Segment Open

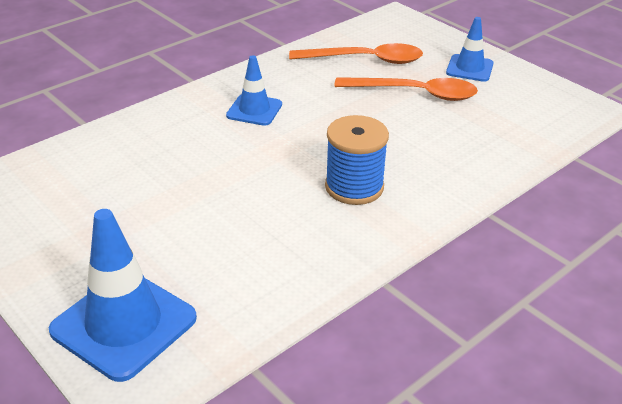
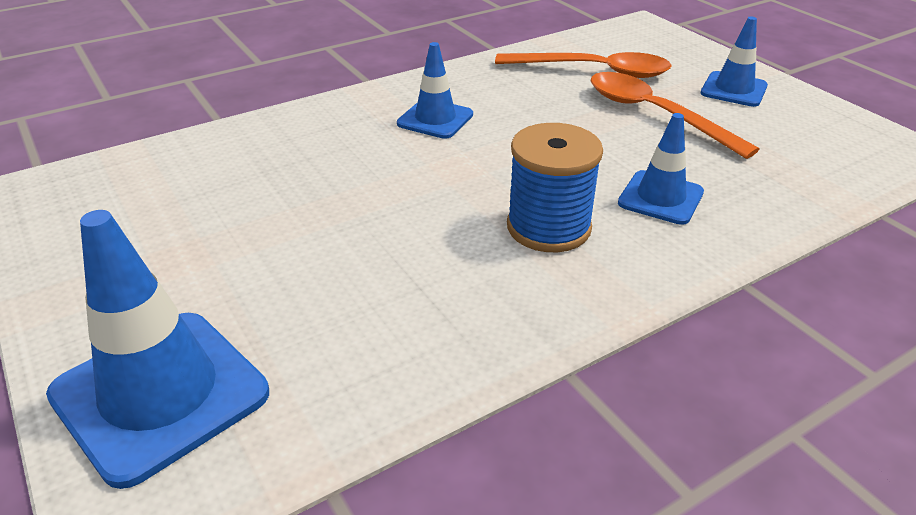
camera: 10 degrees right, 0 degrees up
(415, 93) = (655, 114): orange spoon -> orange spoon turned 150 degrees counterclockwise
(427, 158) = (660, 198): none -> blue traffic cone

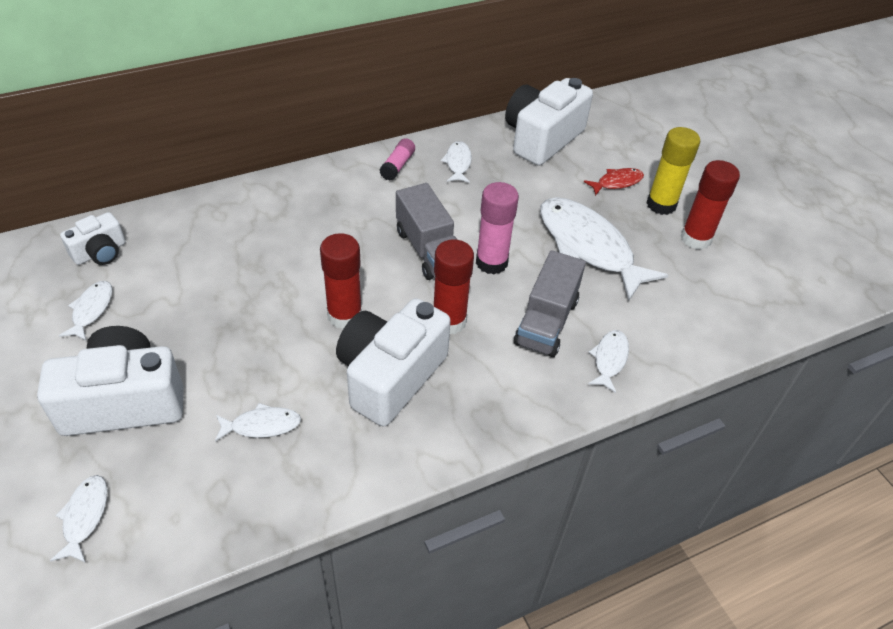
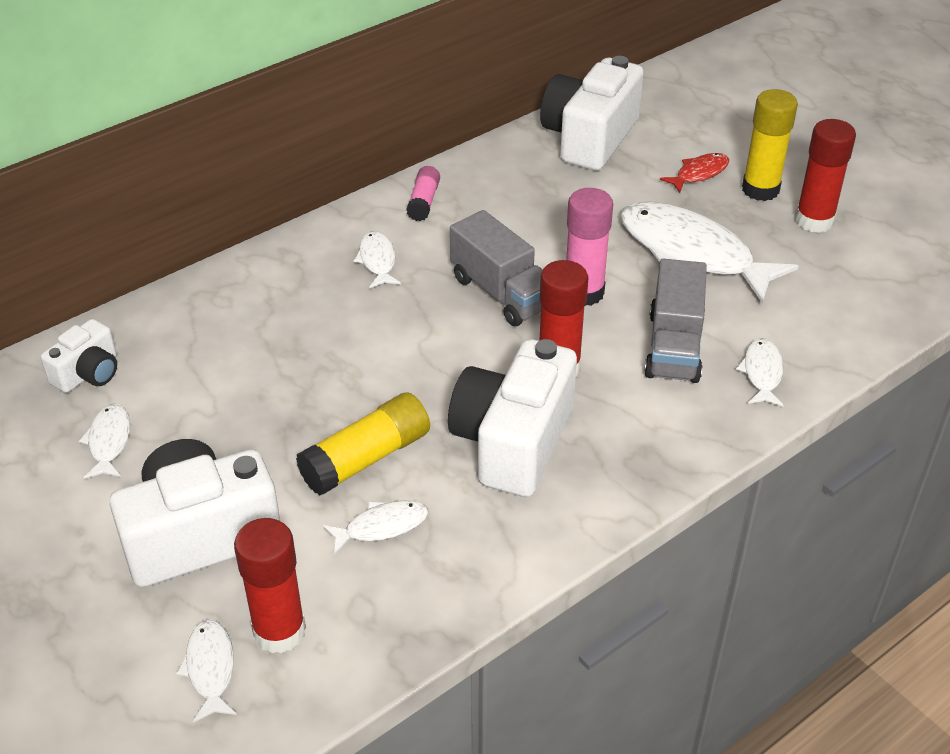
camera: 10 degrees left, 5 degrees down
(273, 365) = (366, 458): none -> yellow glue stick
(344, 315) = (430, 386): red glue stick -> red glue stick (279, 631)
(458, 163) = (497, 185): white fish -> white fish (377, 260)

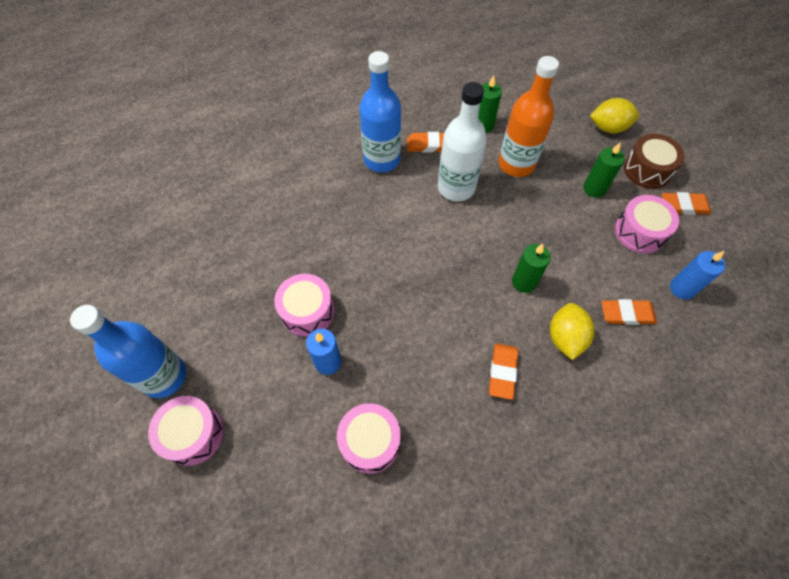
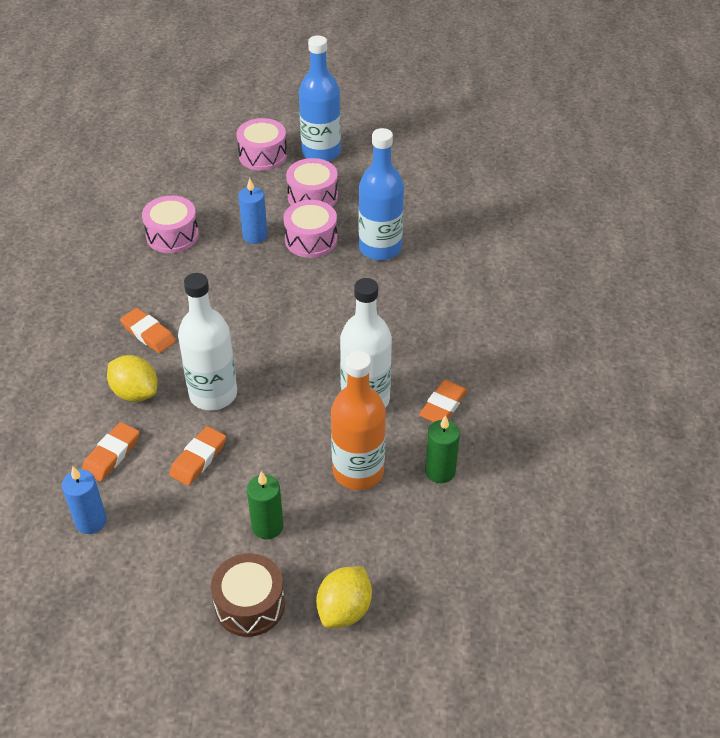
camera: 120 degrees right, 15 degrees down
(382, 159) = (449, 355): blue bottle -> blue bottle (380, 248)
(524, 282) = (213, 394): green candle -> white bottle
(639, 232) = (180, 531): pink drum -> pink drum (312, 197)
(684, 206) = (172, 605): orange eraser -> orange eraser (198, 459)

Segment Closed

Aim of the exercise. Your answer should be each line from the entries that includes the string "orange".

Answer to the exercise.
(415, 93) = (655, 114): orange spoon -> orange spoon turned 150 degrees counterclockwise
(684, 206) = (172, 605): orange eraser -> orange eraser (198, 459)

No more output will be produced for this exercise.